**INSTRUCTIONS FOR THE TASK**
Could the data below please be reproduced word for word, without the pictures?

**DATASET EXCERPT**

__________

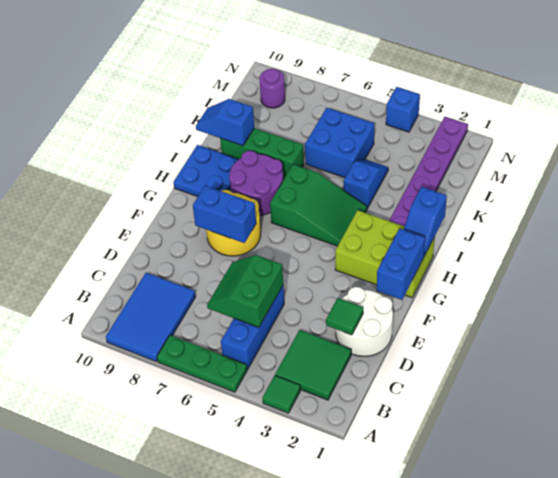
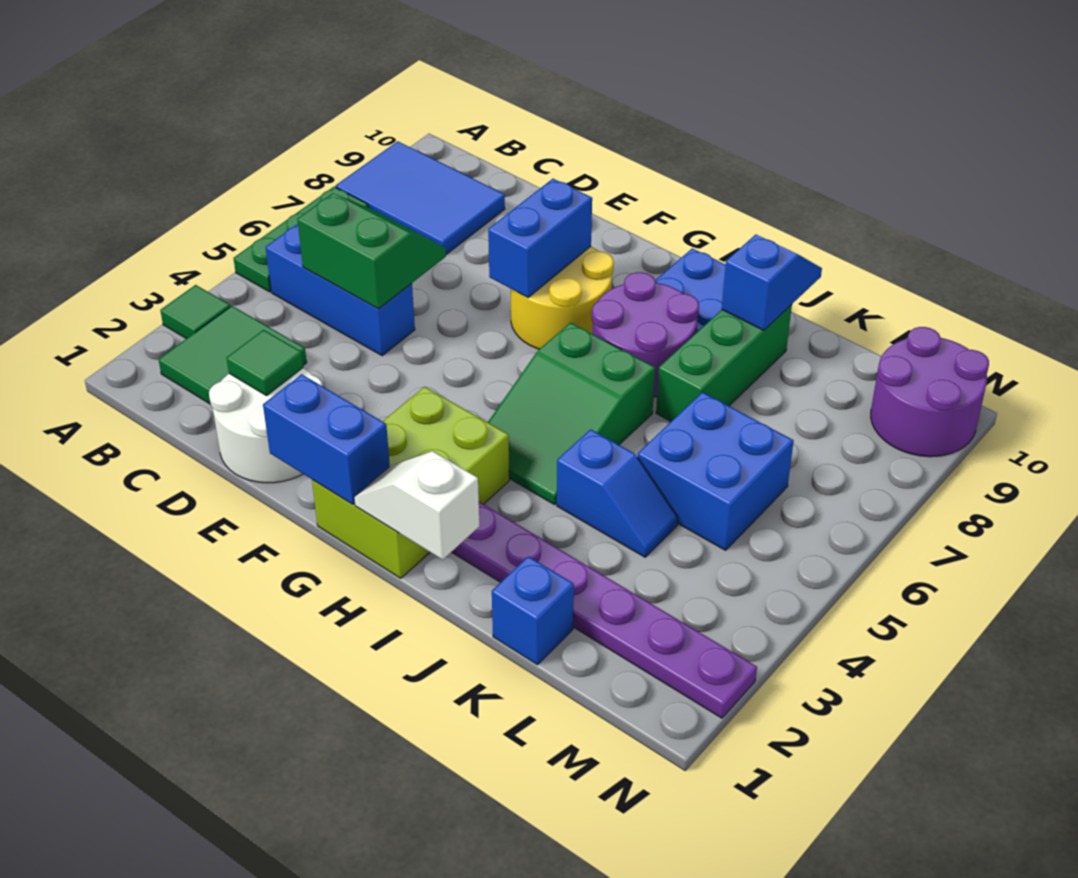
blue slope H1:I1 level 2 top I -> white slope H1:I1 level 2 top I
purple round brick M9 level 1 -> purple round brick M9:N10 level 1
blue brick N4 level 1 -> blue brick K1 level 1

__________

**TASK RESULT**
blue slope H1:I1 level 2 top I -> white slope H1:I1 level 2 top I
purple round brick M9 level 1 -> purple round brick M9:N10 level 1
blue brick N4 level 1 -> blue brick K1 level 1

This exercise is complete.